(Scene images with change listings)
===

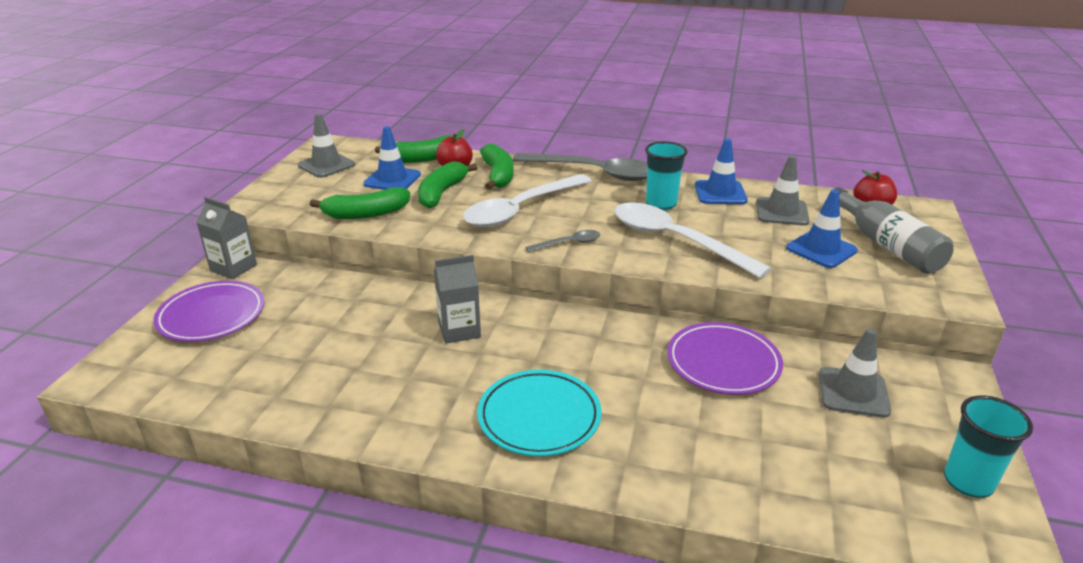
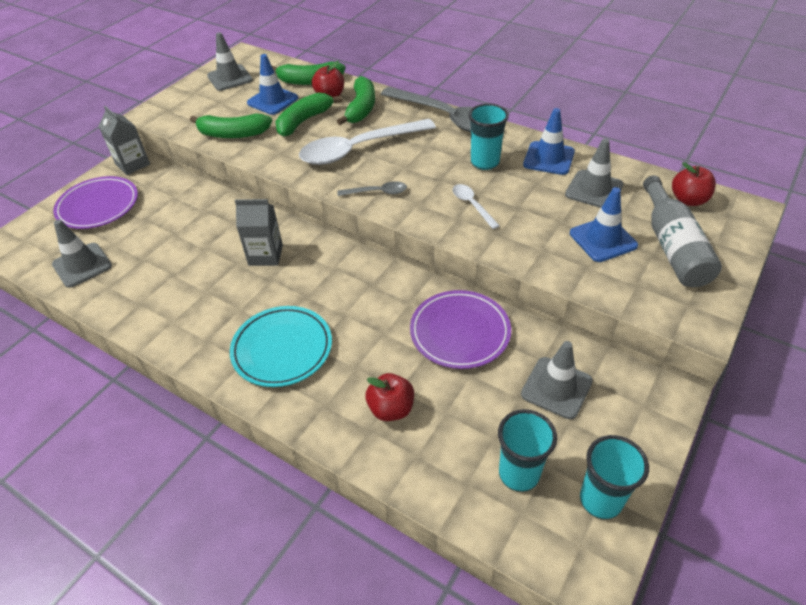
camera: 20 degrees right, 15 degrees up
(225, 380) = (82, 265): none -> grey traffic cone
(675, 240) = (472, 205): white spoon -> white spoon, size x0.45
(701, 448) = (391, 409): none -> red apple
(874, 478) = (519, 474): none -> turquoise cup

===

The answer must be an exact copy of every record above, minus the pictures.

EXERCISE ANSWER:
camera: 20 degrees right, 15 degrees up
(225, 380) = (82, 265): none -> grey traffic cone
(675, 240) = (472, 205): white spoon -> white spoon, size x0.45
(701, 448) = (391, 409): none -> red apple
(874, 478) = (519, 474): none -> turquoise cup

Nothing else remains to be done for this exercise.